[WHAT IS BEING ASKED]
Your task is to repeat exactly the lines below between the line holding "cyan plate A3:A4" and the line holding "red brick N8:N10", inclusive, and only those.

[TASK INPUT]

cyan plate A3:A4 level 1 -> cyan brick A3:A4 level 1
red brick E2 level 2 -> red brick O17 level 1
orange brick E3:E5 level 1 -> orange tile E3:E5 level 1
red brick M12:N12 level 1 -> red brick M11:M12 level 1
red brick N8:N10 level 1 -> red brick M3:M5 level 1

...

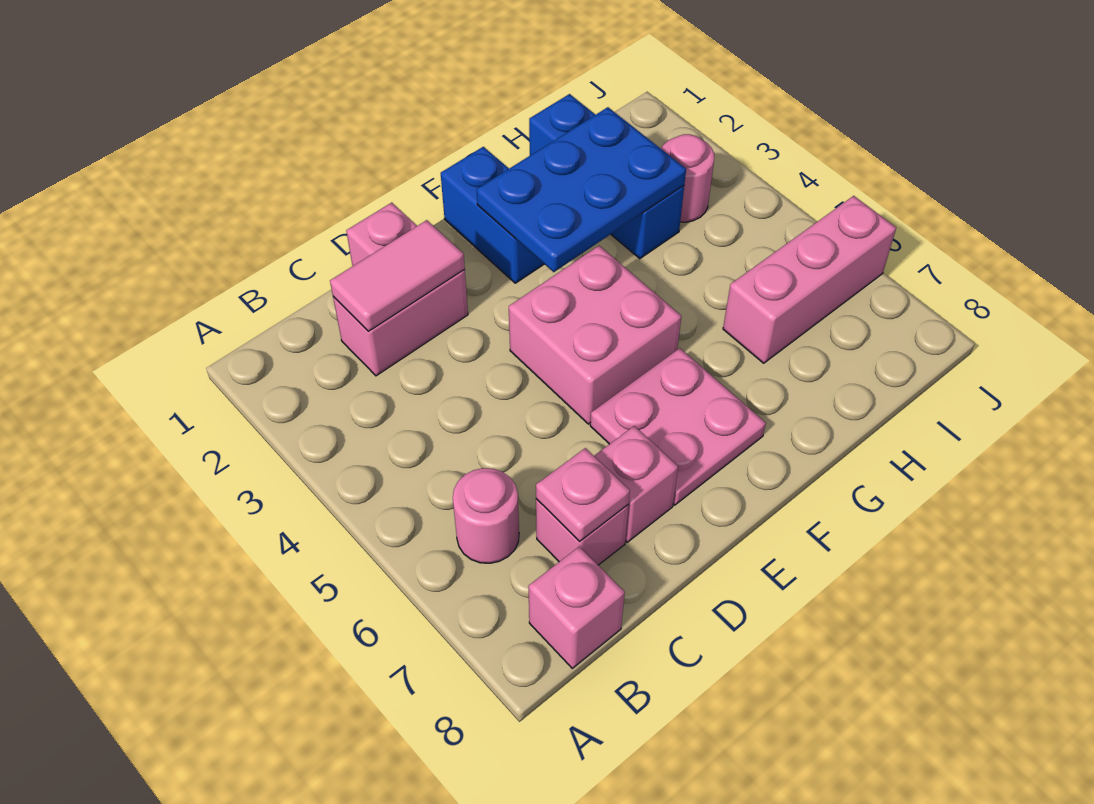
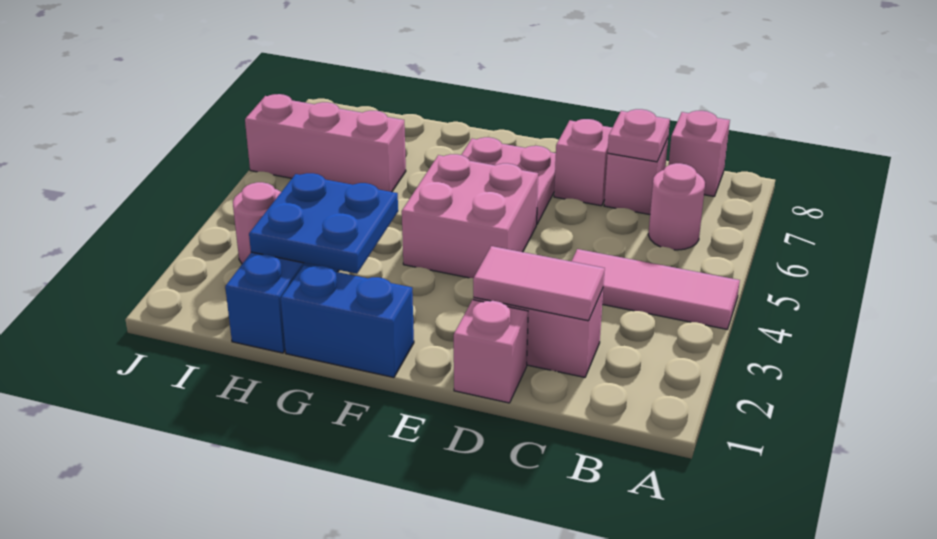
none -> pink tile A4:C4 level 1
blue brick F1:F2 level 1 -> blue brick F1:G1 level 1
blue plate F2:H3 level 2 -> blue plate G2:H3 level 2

[THE ANSWER]
cyan plate A3:A4 level 1 -> cyan brick A3:A4 level 1
red brick E2 level 2 -> red brick O17 level 1
orange brick E3:E5 level 1 -> orange tile E3:E5 level 1
red brick M12:N12 level 1 -> red brick M11:M12 level 1
red brick N8:N10 level 1 -> red brick M3:M5 level 1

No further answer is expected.